# [WHAT TO WORK ON]
From the records below, output exactly the lines running from the line containing "JOY pin VRX: D3 -> A0" through the line containing "MIC pin OUT: TX -> D4", and no others.
━━━━━ DATA TO PROCESS ━━━━━
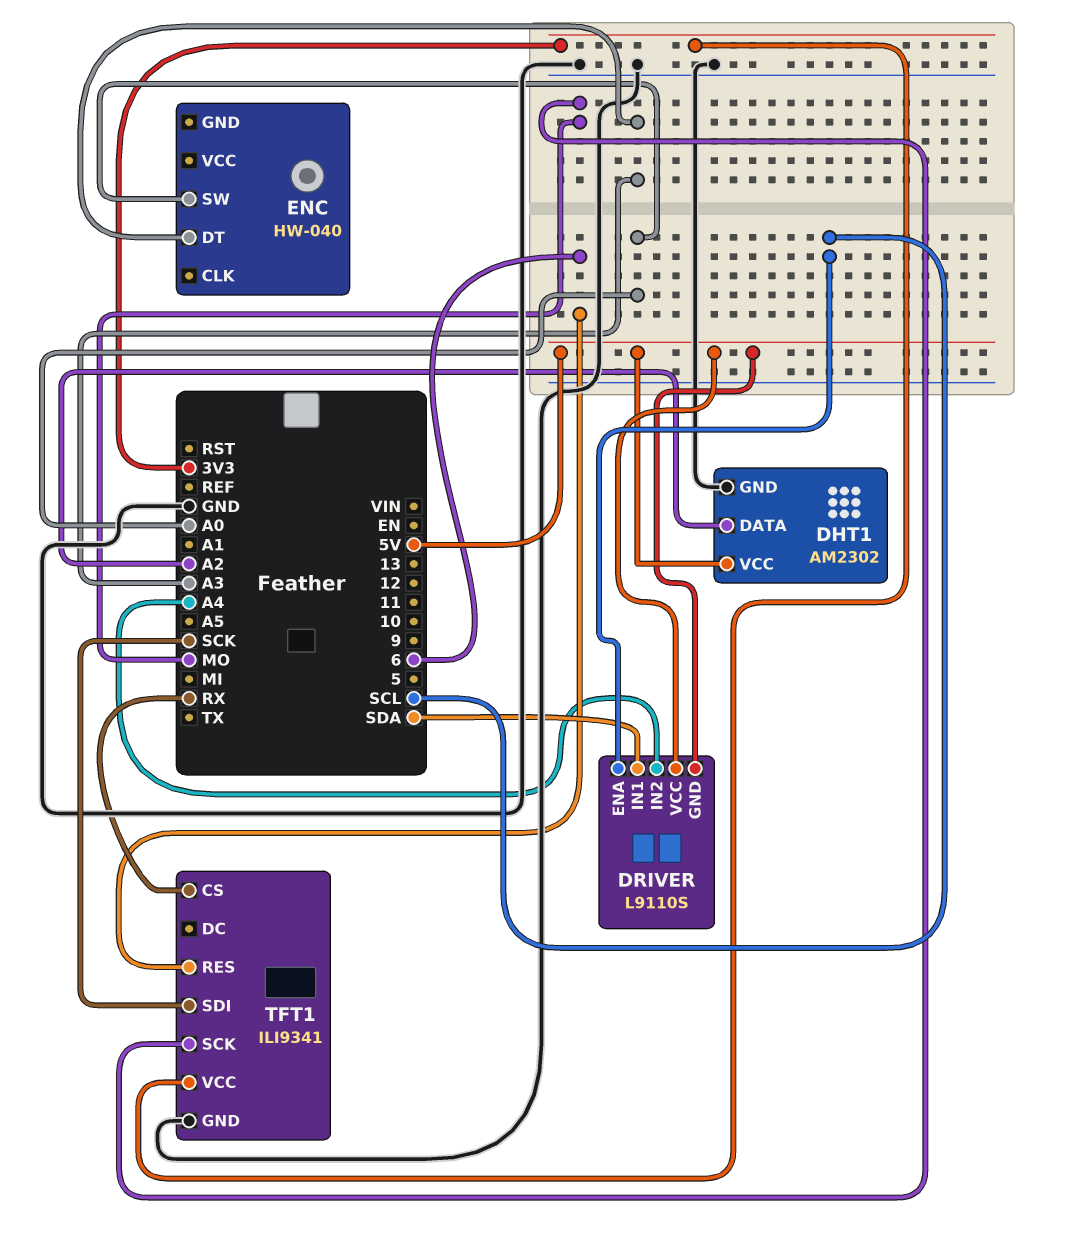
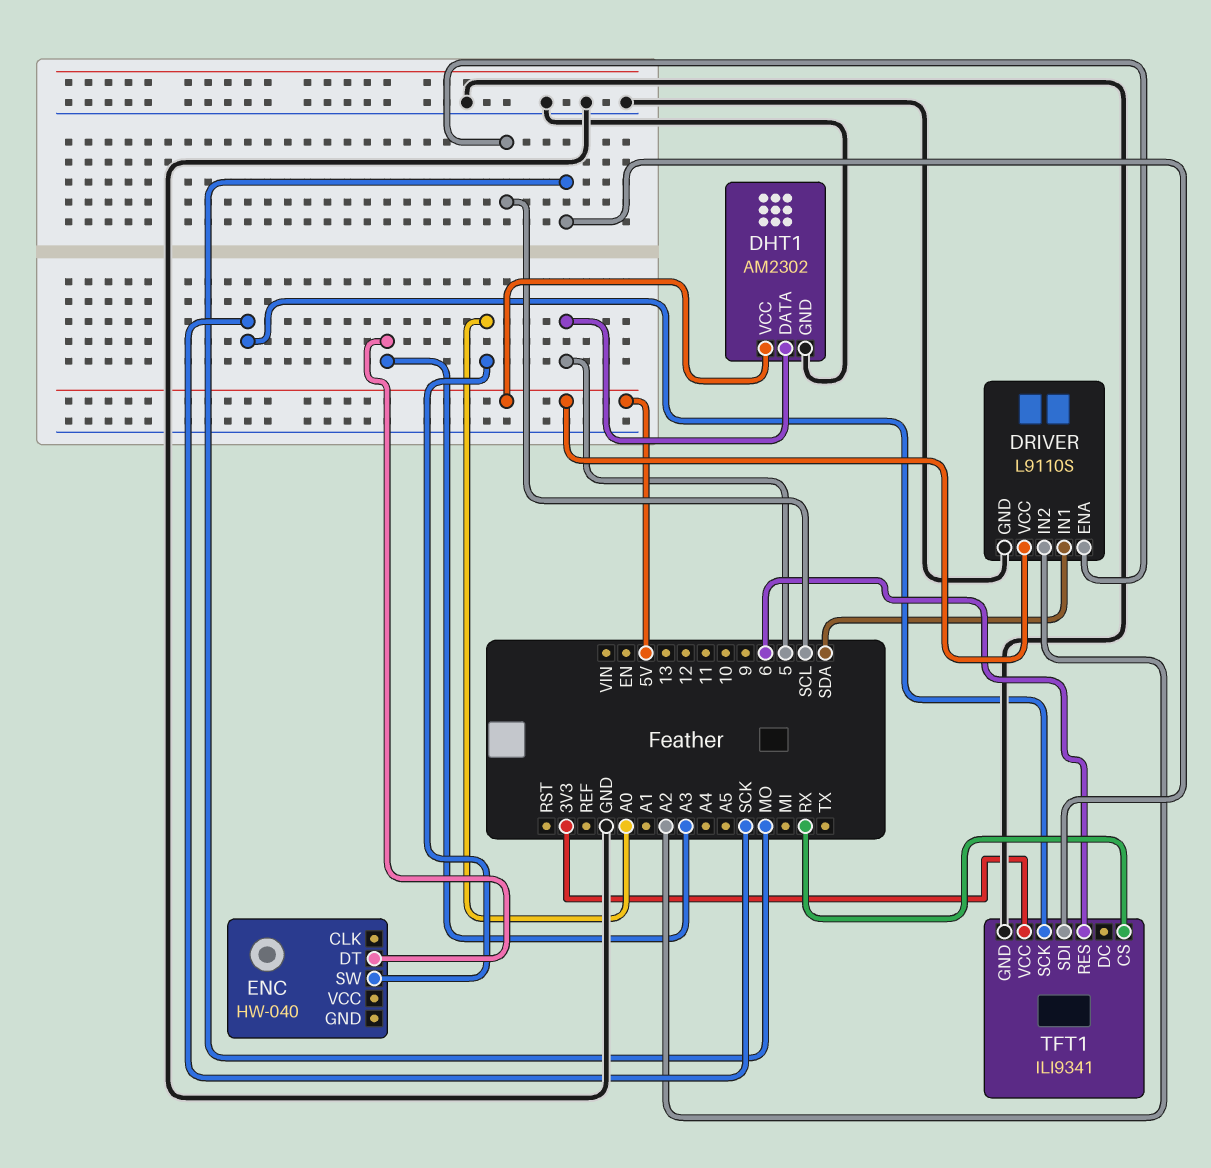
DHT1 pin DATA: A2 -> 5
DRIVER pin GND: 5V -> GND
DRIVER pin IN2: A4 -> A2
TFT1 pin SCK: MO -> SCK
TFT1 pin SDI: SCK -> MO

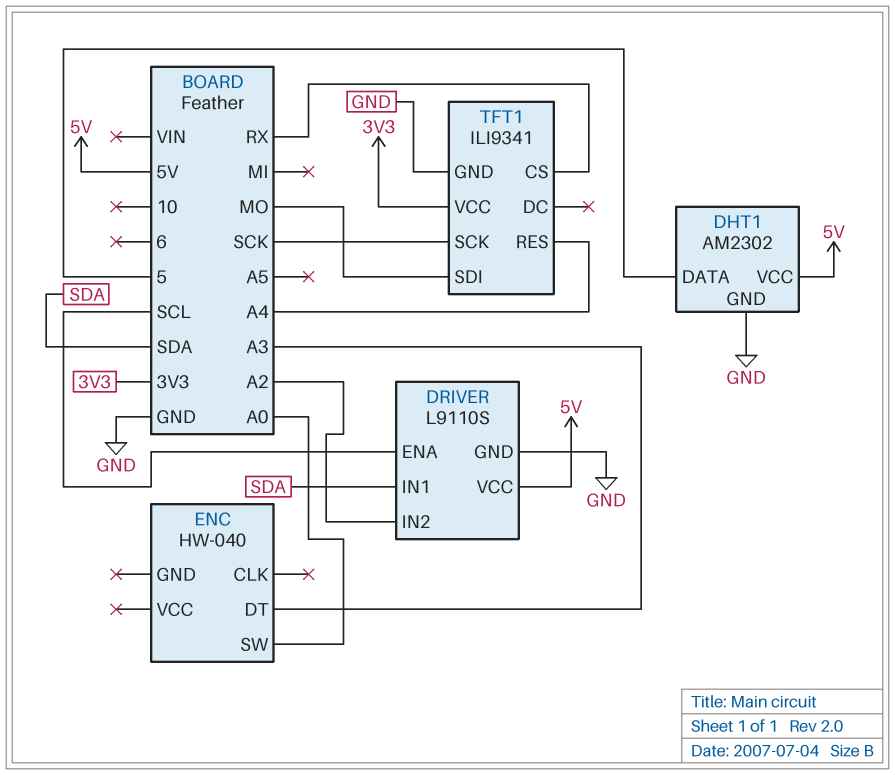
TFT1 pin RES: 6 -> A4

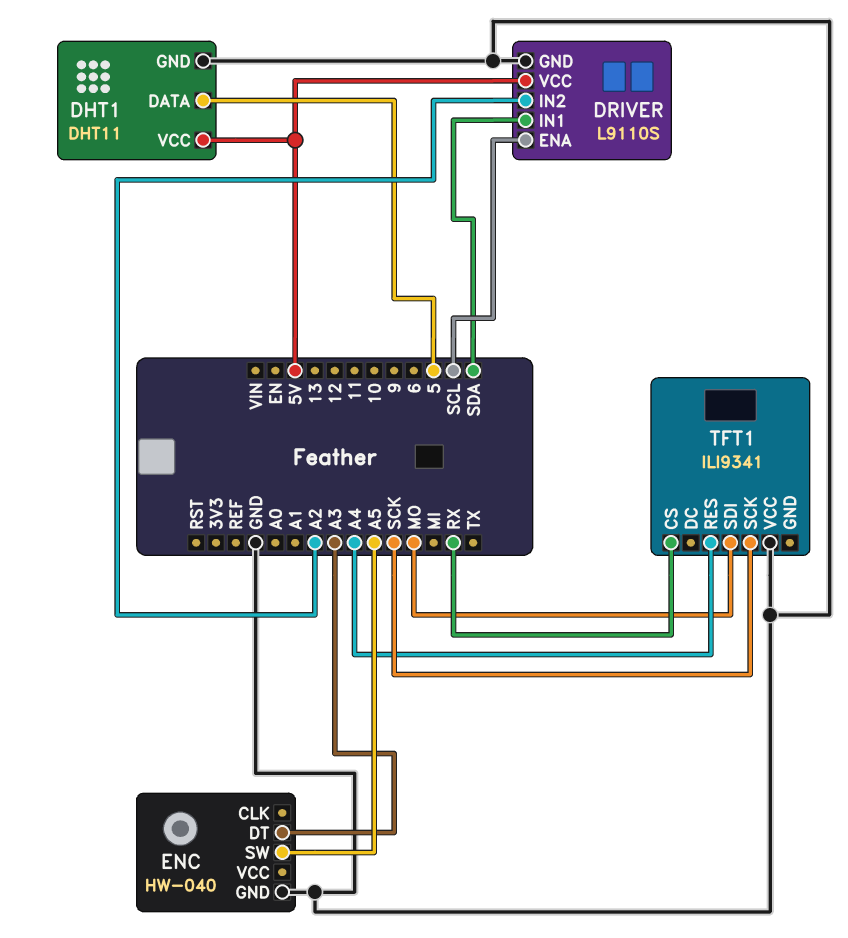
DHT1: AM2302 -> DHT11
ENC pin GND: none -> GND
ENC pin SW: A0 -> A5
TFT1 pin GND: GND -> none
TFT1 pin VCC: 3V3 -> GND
━━━━━
━━━━━ DATA TO PROCESS ━━━━━
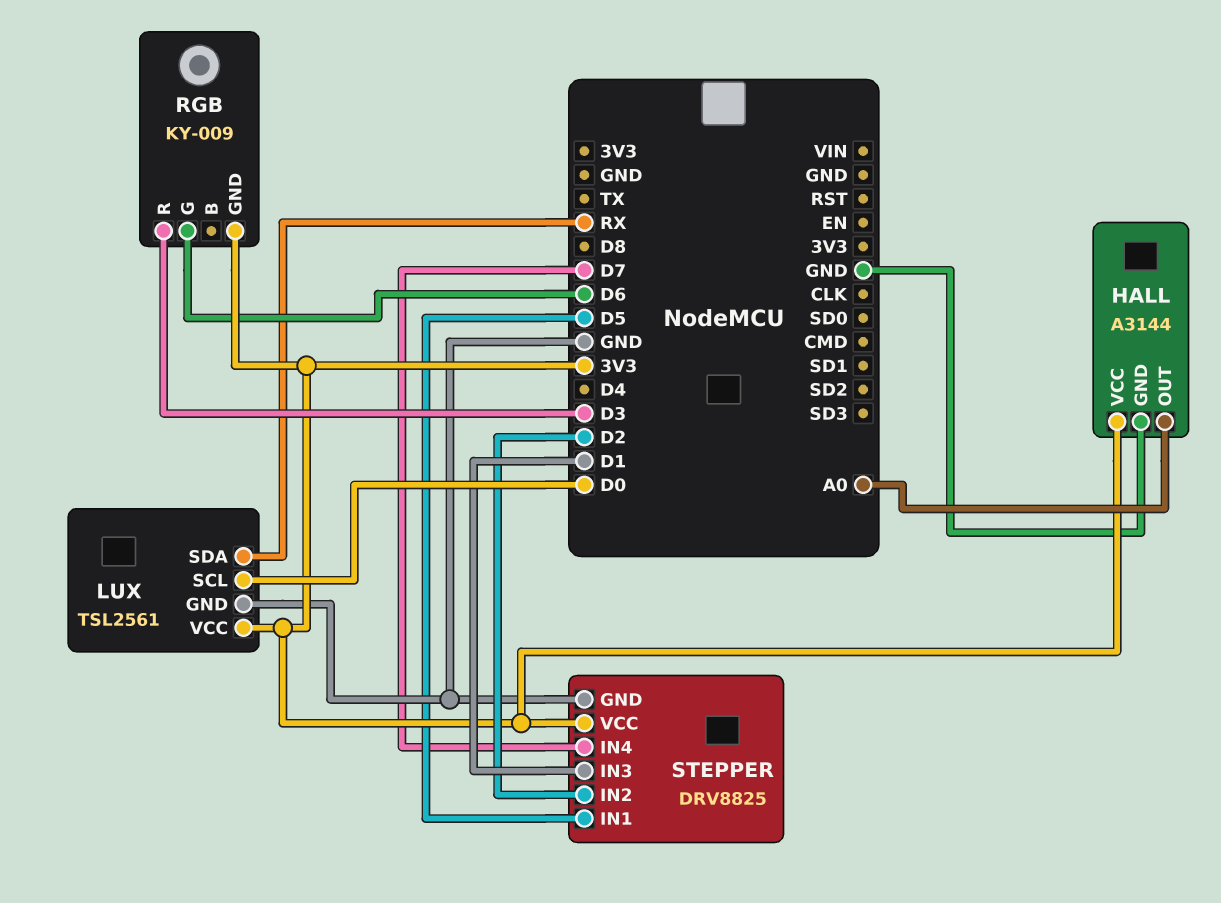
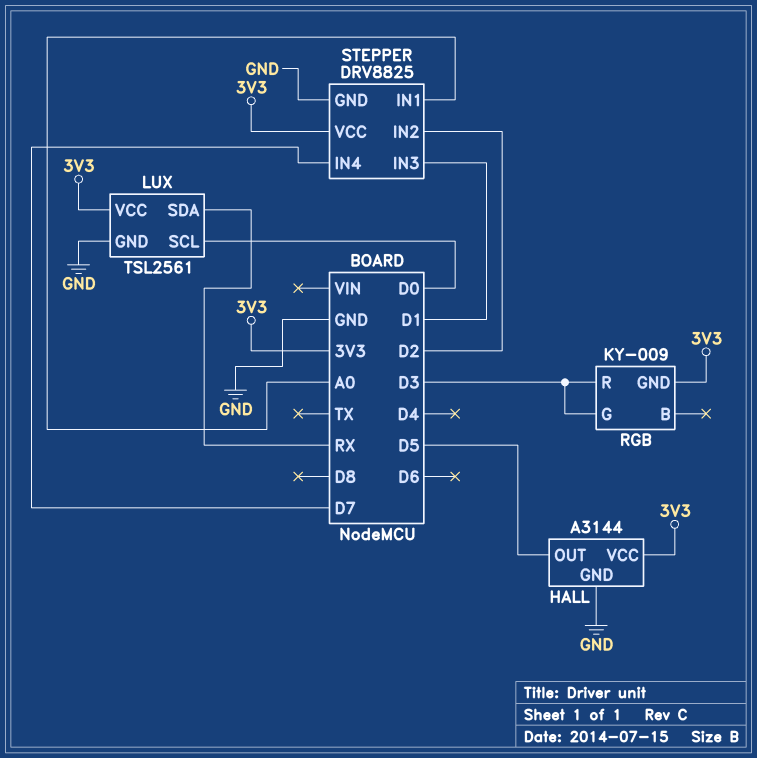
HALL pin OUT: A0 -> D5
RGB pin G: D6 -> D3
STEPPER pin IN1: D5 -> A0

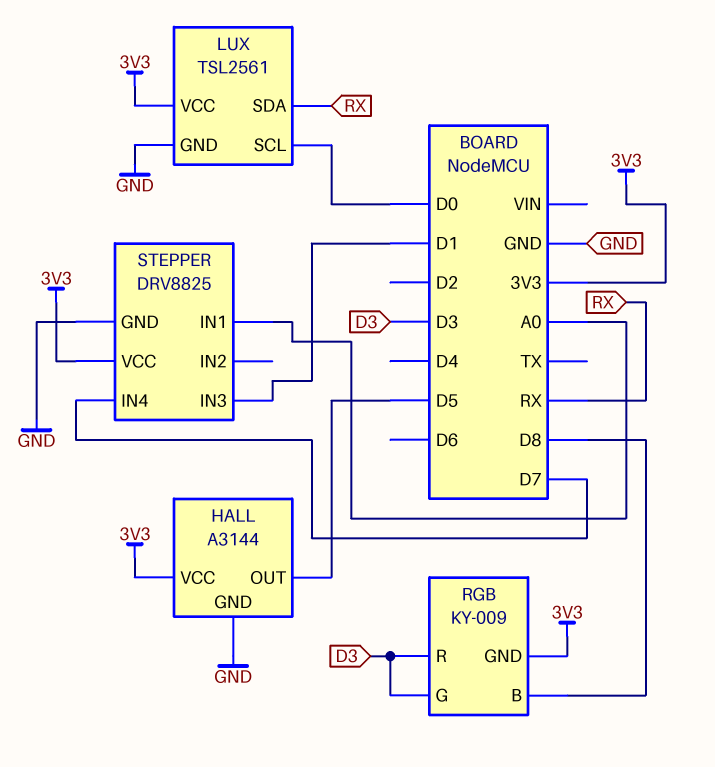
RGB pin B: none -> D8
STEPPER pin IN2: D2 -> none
━━━━━
━━━━━ DATA TO PROCESS ━━━━━
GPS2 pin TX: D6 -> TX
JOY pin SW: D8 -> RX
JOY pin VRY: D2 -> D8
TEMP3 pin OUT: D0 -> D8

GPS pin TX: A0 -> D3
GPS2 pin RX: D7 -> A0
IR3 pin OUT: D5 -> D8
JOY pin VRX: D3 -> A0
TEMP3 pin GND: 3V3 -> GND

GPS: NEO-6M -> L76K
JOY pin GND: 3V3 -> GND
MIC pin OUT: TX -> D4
━━━━━
# [PROBLEM SOLUTION]
JOY pin VRX: D3 -> A0
TEMP3 pin GND: 3V3 -> GND

GPS: NEO-6M -> L76K
JOY pin GND: 3V3 -> GND
MIC pin OUT: TX -> D4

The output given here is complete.